Could you give back every record below exactly, leaving out the pictures?

Items listed in a dataset:
● ● ● ● ● ● ●

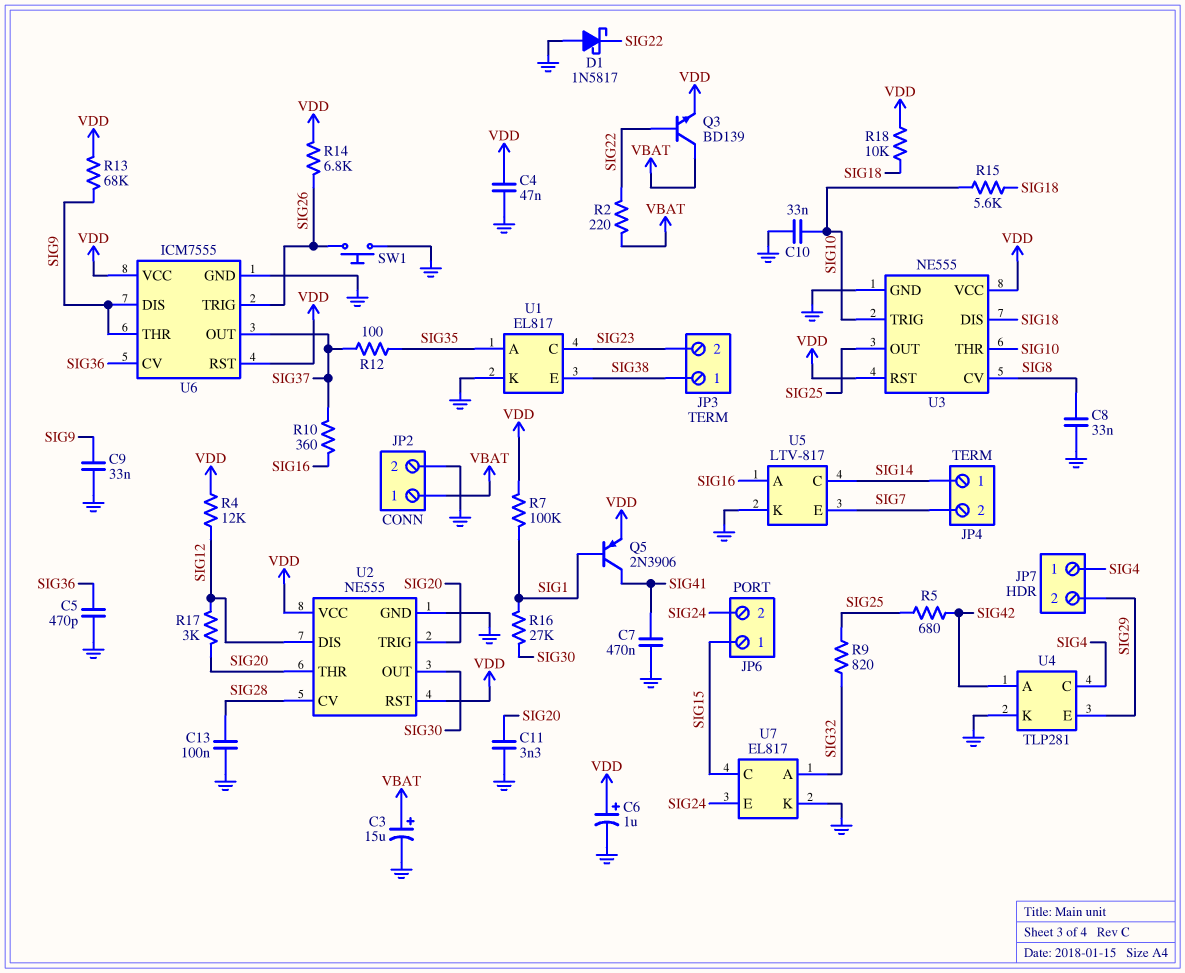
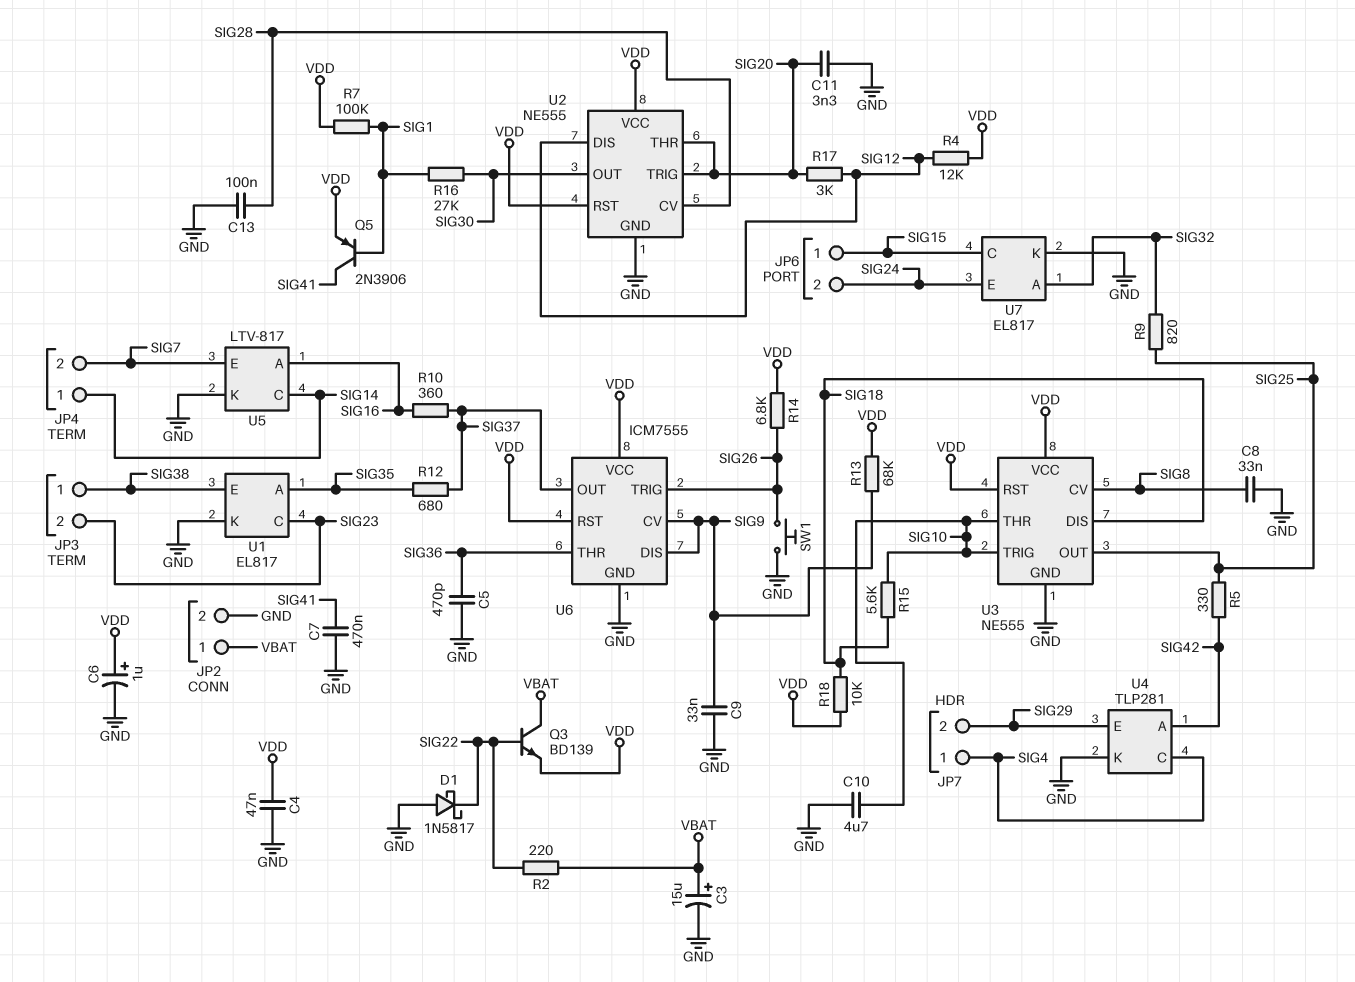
C10: 33nF (GND, SIG10) -> 4.7uF (GND, SIG10)
R5: 680 (SIG25, SIG42) -> 330 (SIG25, SIG42)
R12: 100 (SIG35, SIG37) -> 680 (SIG35, SIG37)
U6 pin CV: SIG36 -> SIG9
U6 pin THR: SIG9 -> SIG36

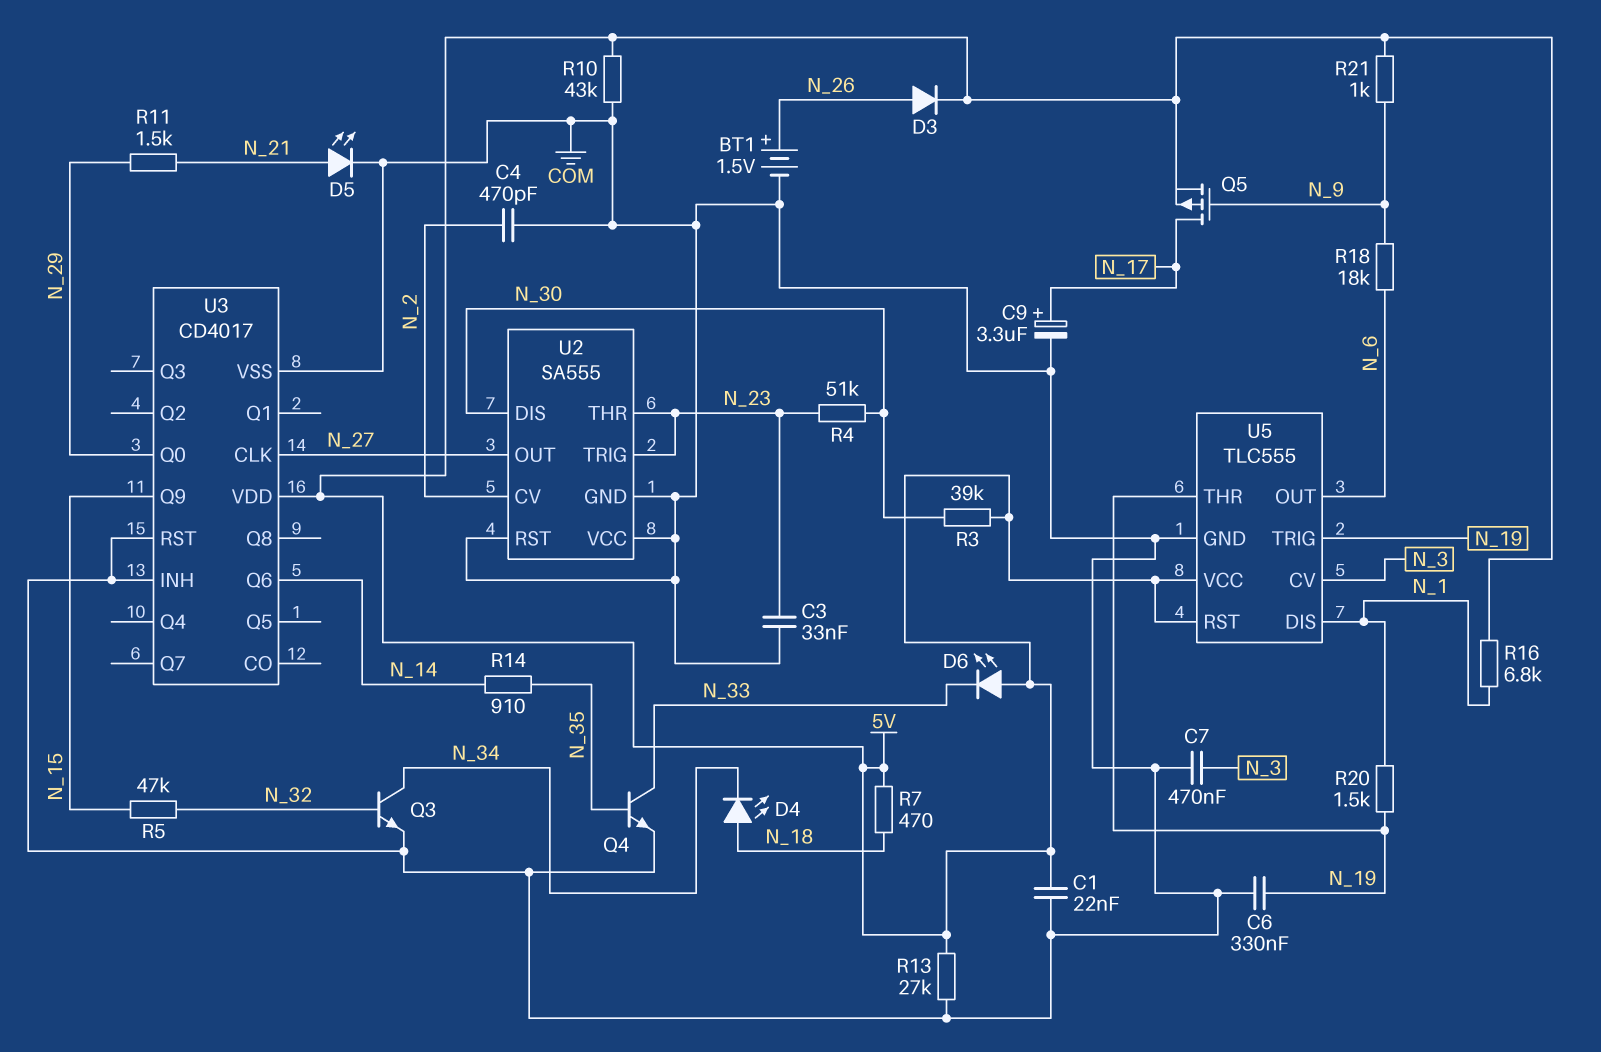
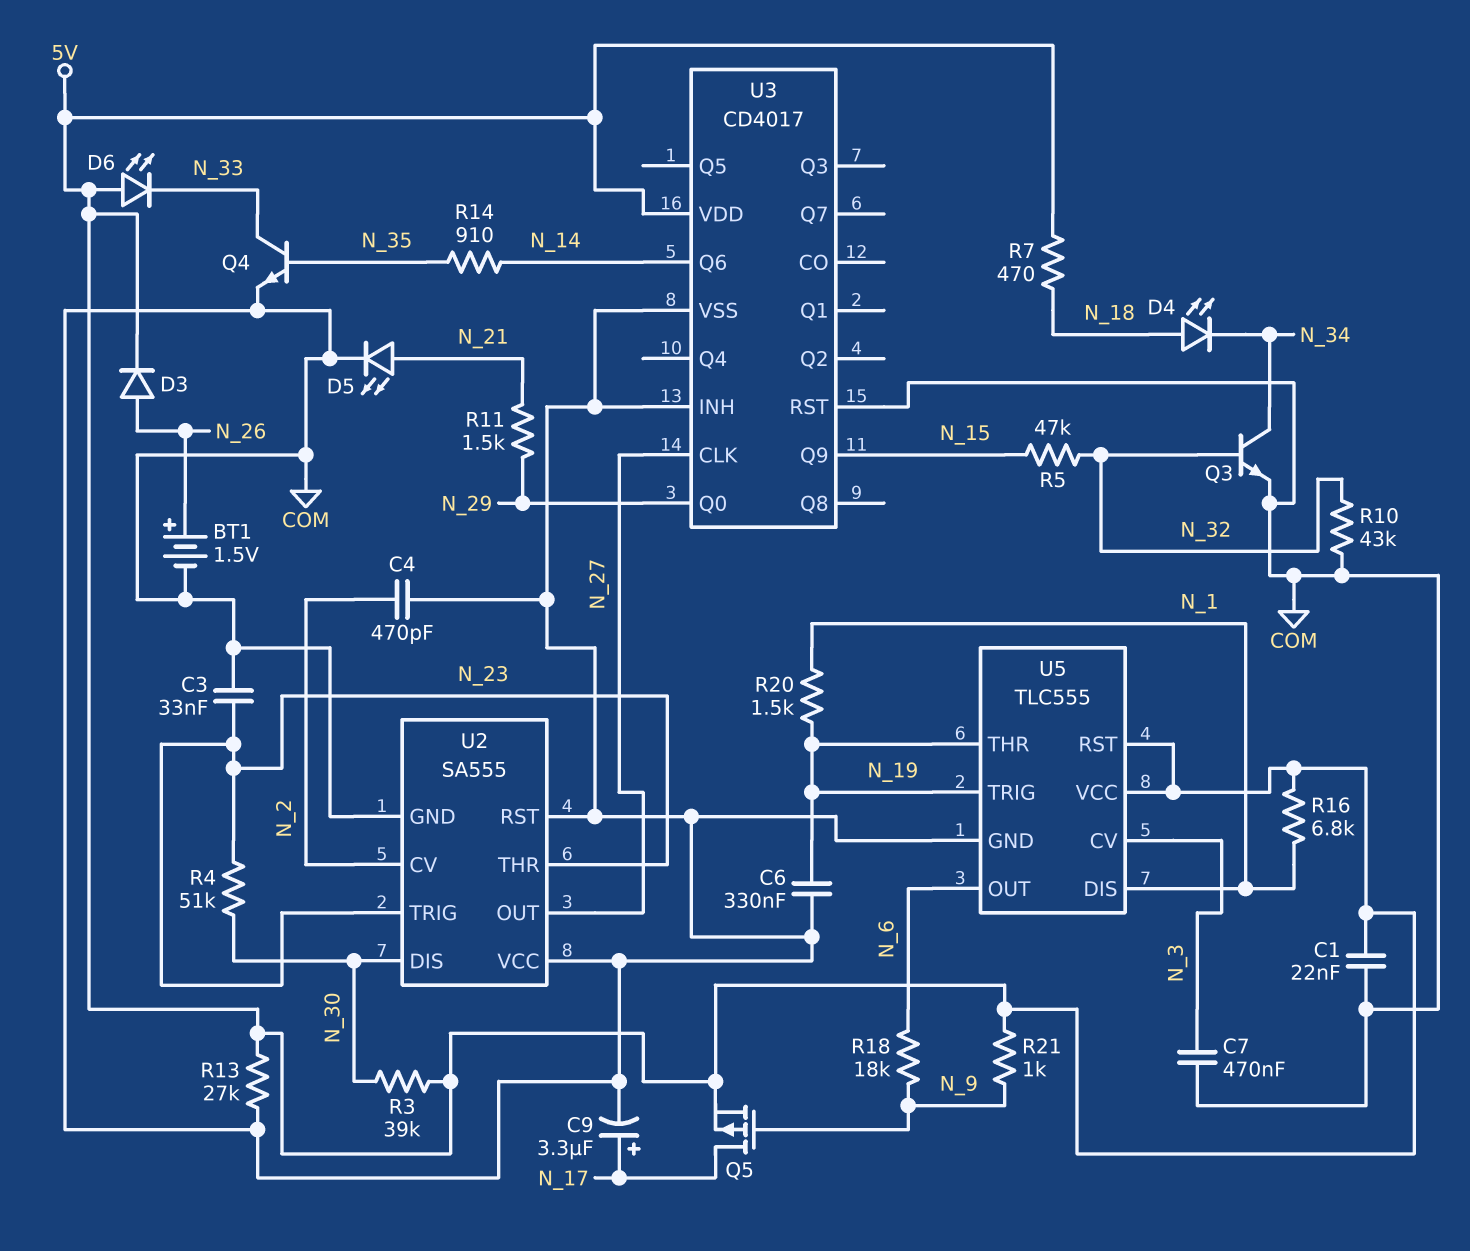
R10: 43k (5V, COM) -> 43k (COM, N_32)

● ● ● ● ● ● ●

→ **RESPONSE TO THE TASK**
C10: 33nF (GND, SIG10) -> 4.7uF (GND, SIG10)
R5: 680 (SIG25, SIG42) -> 330 (SIG25, SIG42)
R12: 100 (SIG35, SIG37) -> 680 (SIG35, SIG37)
U6 pin CV: SIG36 -> SIG9
U6 pin THR: SIG9 -> SIG36

R10: 43k (5V, COM) -> 43k (COM, N_32)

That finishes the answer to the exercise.